=== ASSIGNMENT ===
Output only the lines from the line holding "pink soap dispenser: 1 -> 0" through the close of the records, exactly as they appear, with all pictures omitted.

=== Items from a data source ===
========================

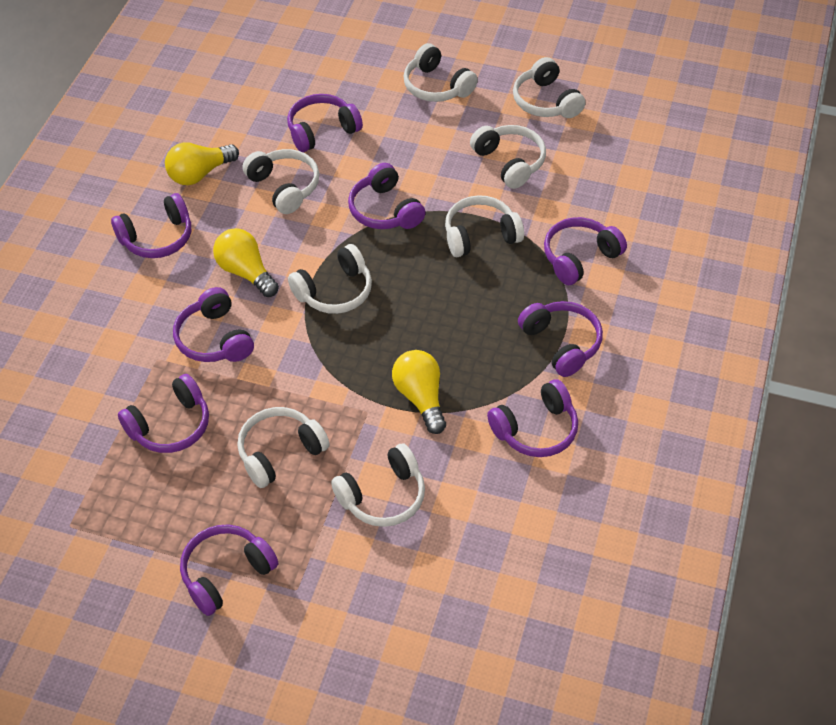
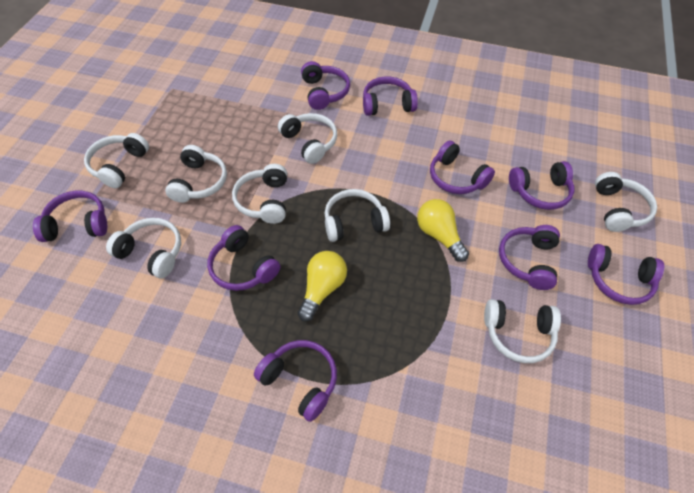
yellow light bulb: 3 -> 2

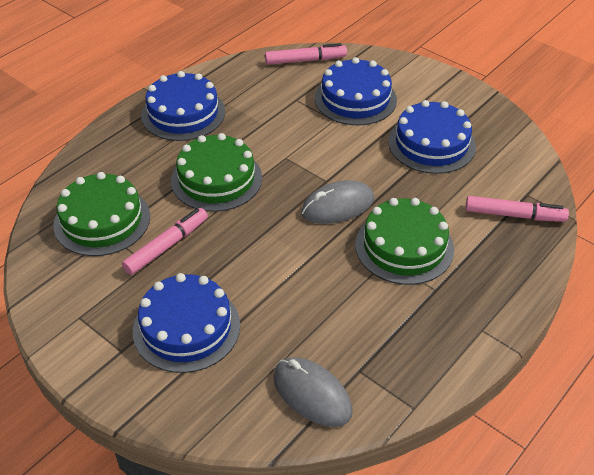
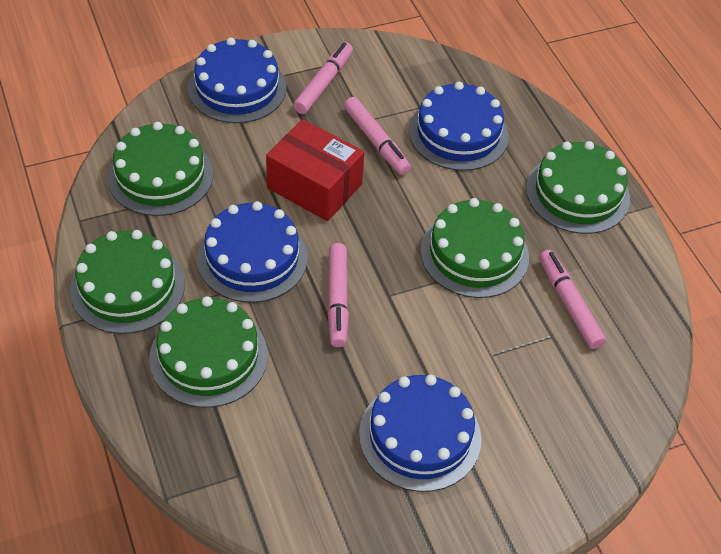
green cake: 3 -> 5
grey mouse: 2 -> 0
pink marker: 3 -> 4
red box: 0 -> 1

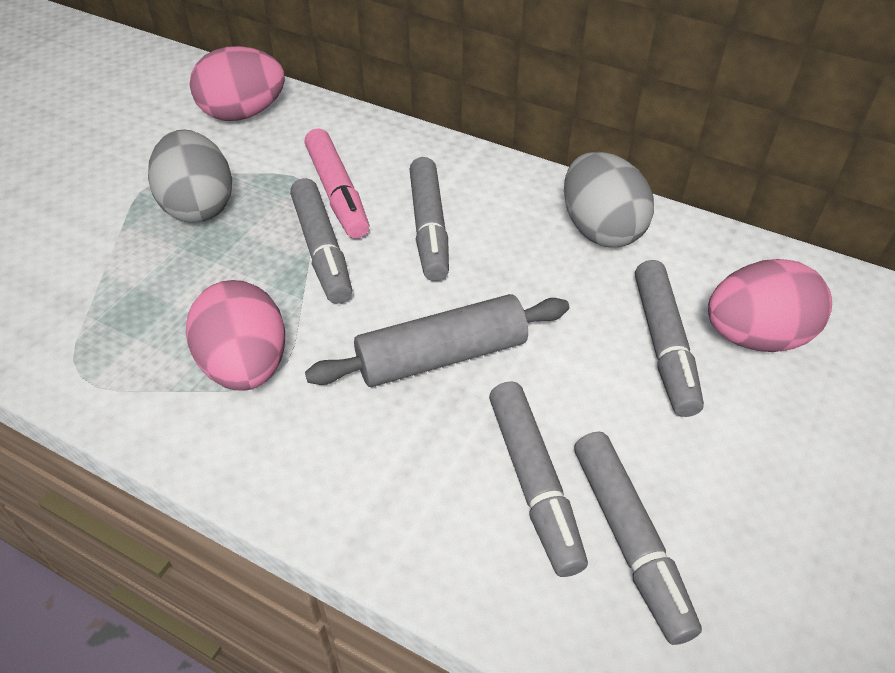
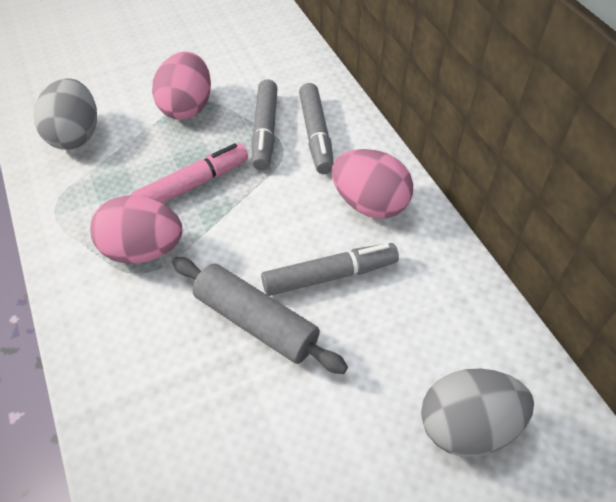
grey marker: 5 -> 3

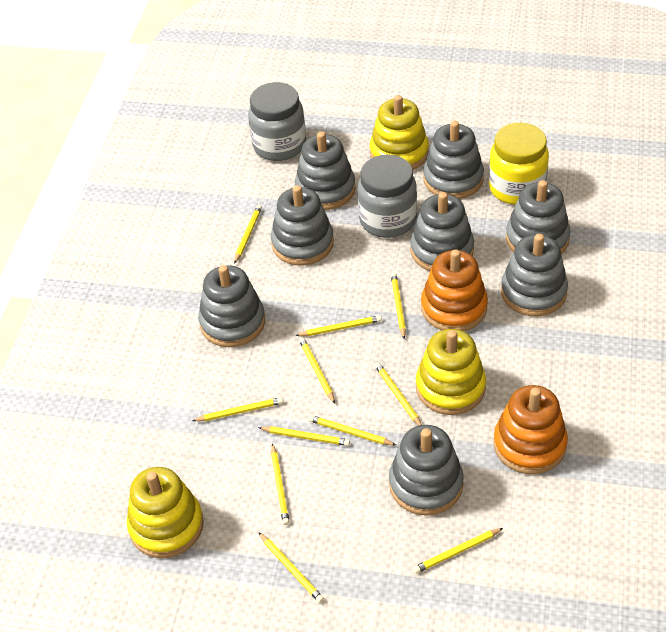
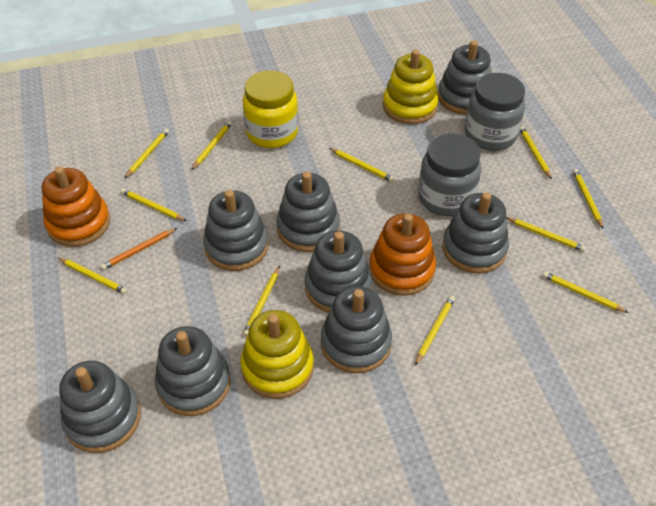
orange pencil: 0 -> 1
yellow stacking toy: 3 -> 2

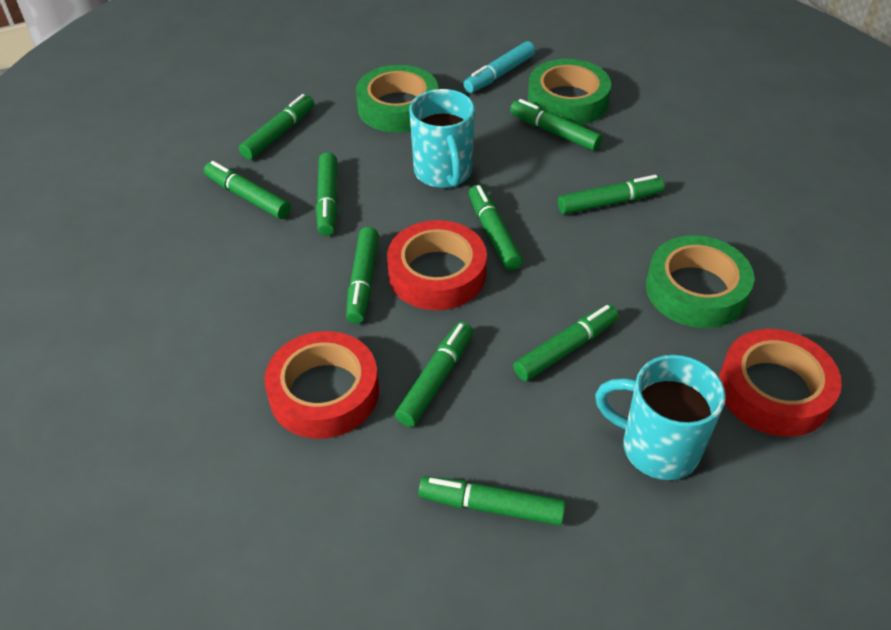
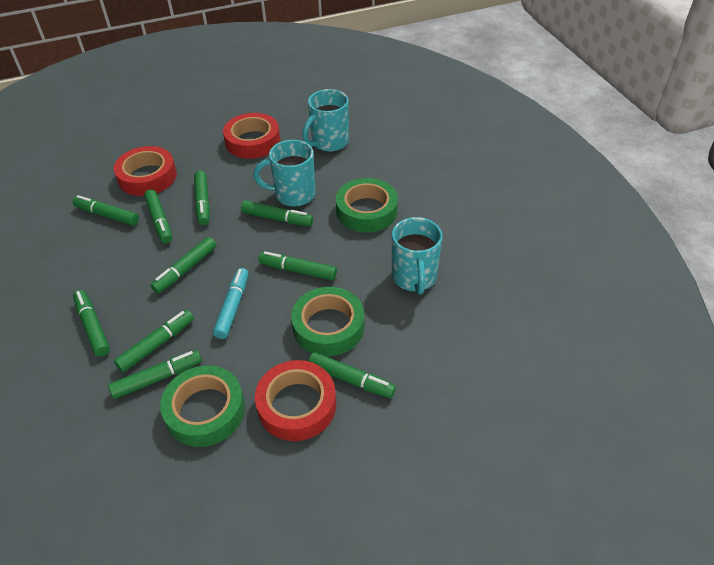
turquoise mug: 2 -> 3

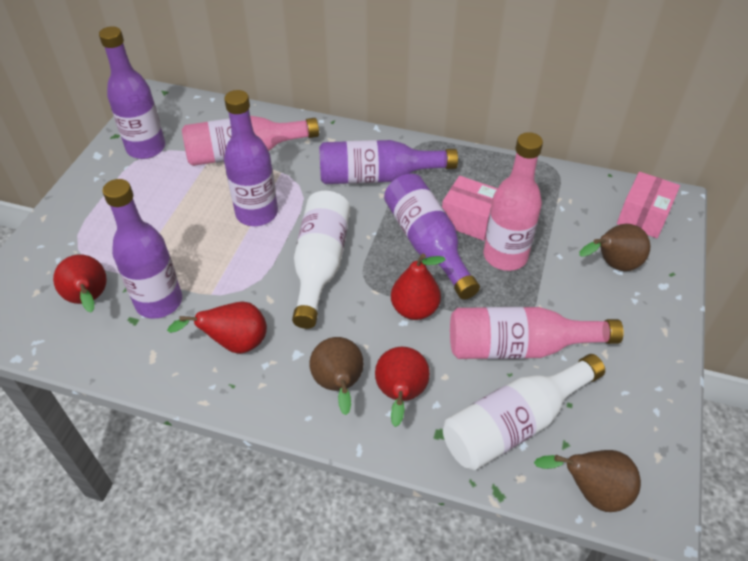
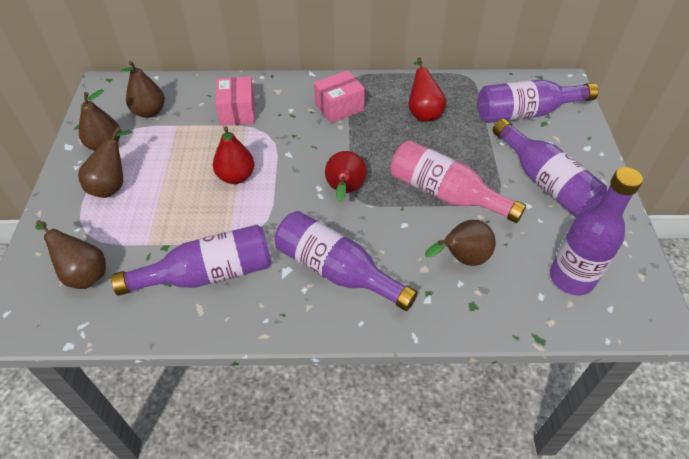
brown pear: 3 -> 5
pink bottle: 3 -> 1
red pear: 4 -> 3
white bottle: 2 -> 0

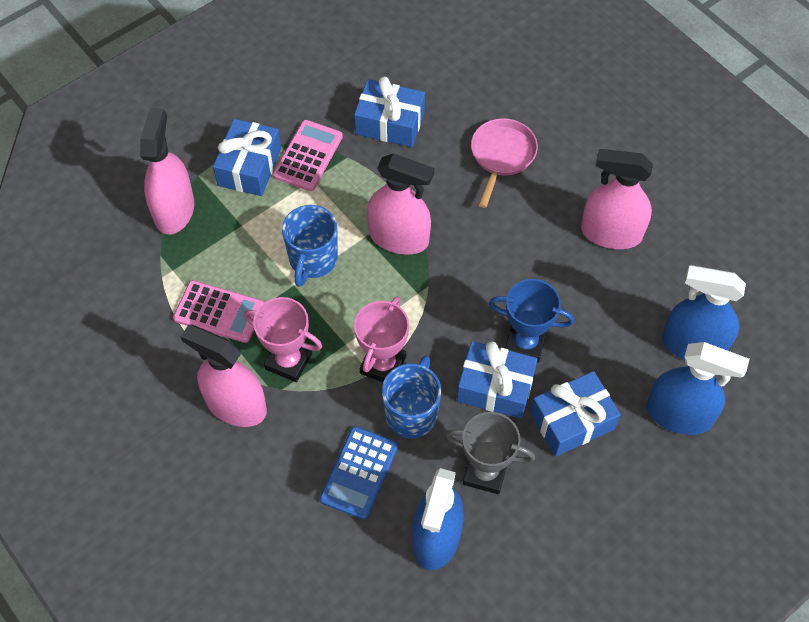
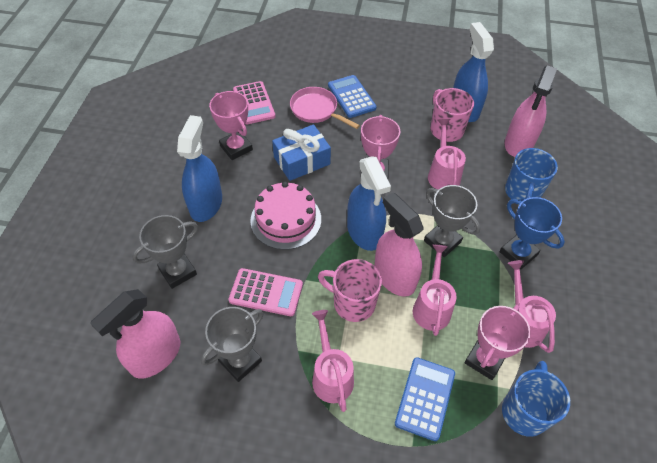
blue calculator: 1 -> 2
blue gift: 4 -> 1
grey trophy: 1 -> 3
pink cake: 0 -> 1
pink mug: 0 -> 2
pink spray bottle: 4 -> 3
pink trophy: 2 -> 3
pink watering can: 0 -> 4

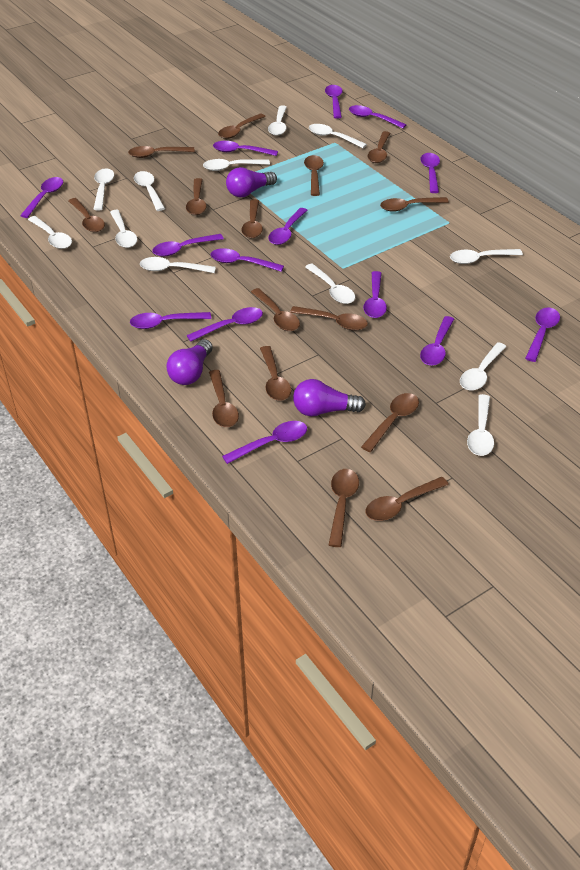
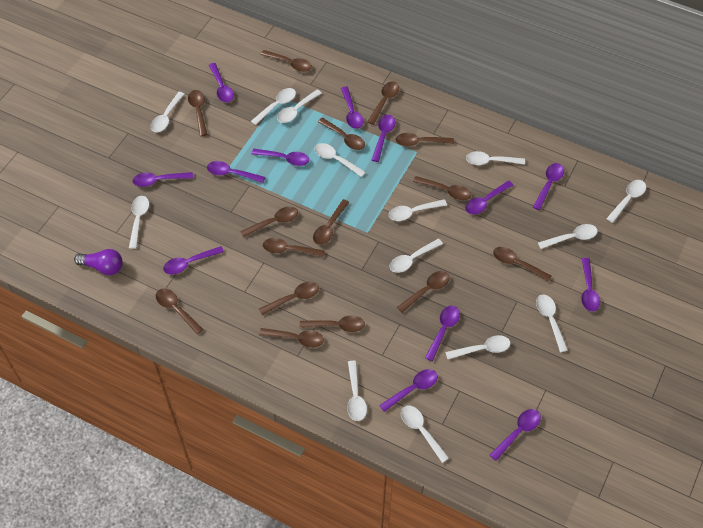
purple light bulb: 3 -> 1
purple spoon: 14 -> 13
white spoon: 12 -> 14

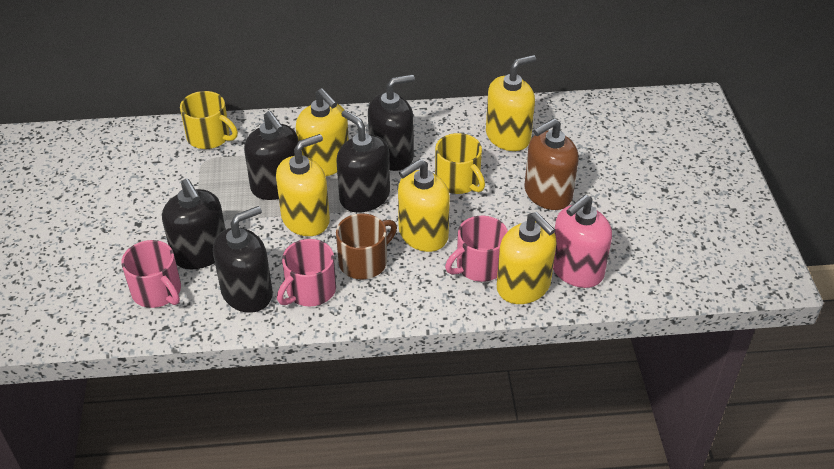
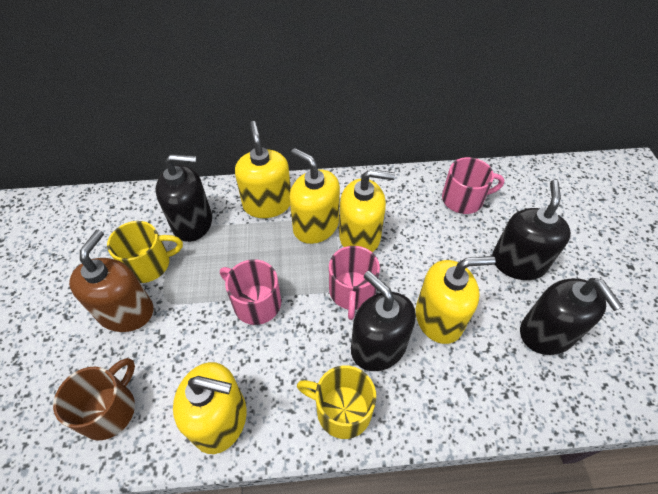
black soap dispenser: 5 -> 4
pink soap dispenser: 1 -> 0

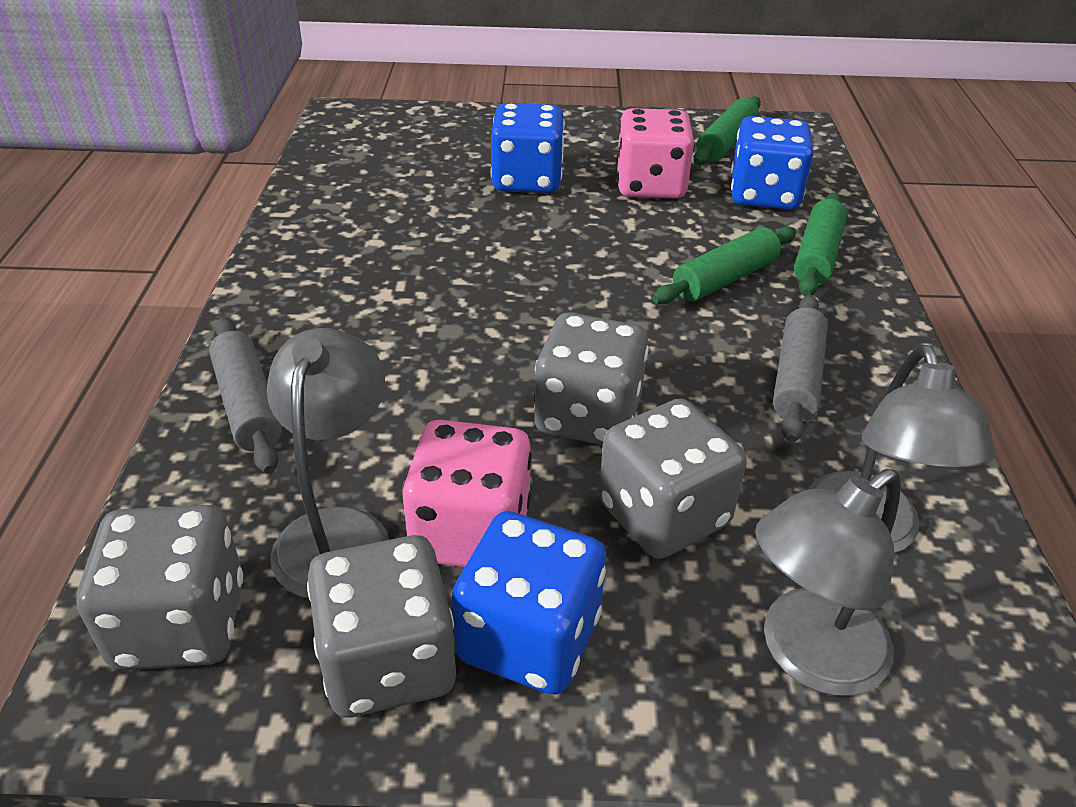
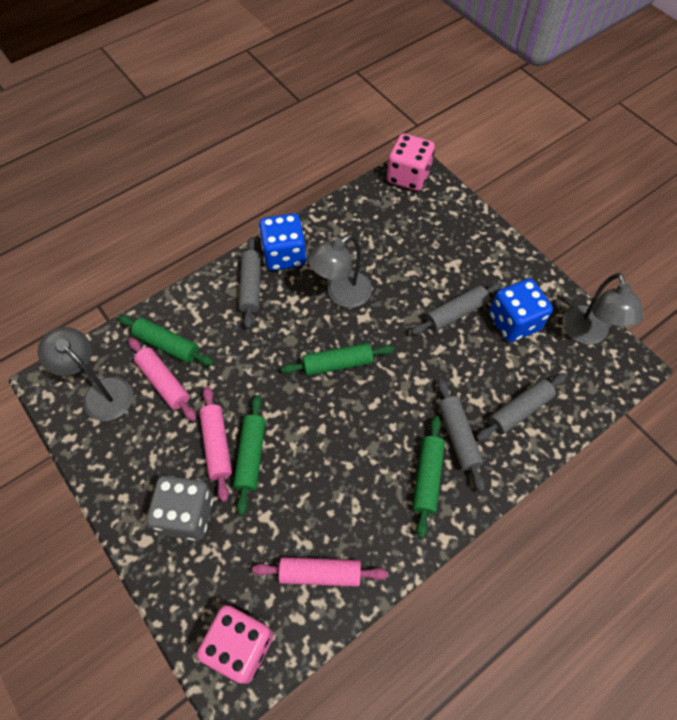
blue dice: 3 -> 2
green rolling pin: 3 -> 4
grey dice: 4 -> 1
grey rolling pin: 2 -> 4
pink rolling pin: 0 -> 3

========================

=== ANSWER FOR THIS EXERCISE ===
pink soap dispenser: 1 -> 0

blue dice: 3 -> 2
green rolling pin: 3 -> 4
grey dice: 4 -> 1
grey rolling pin: 2 -> 4
pink rolling pin: 0 -> 3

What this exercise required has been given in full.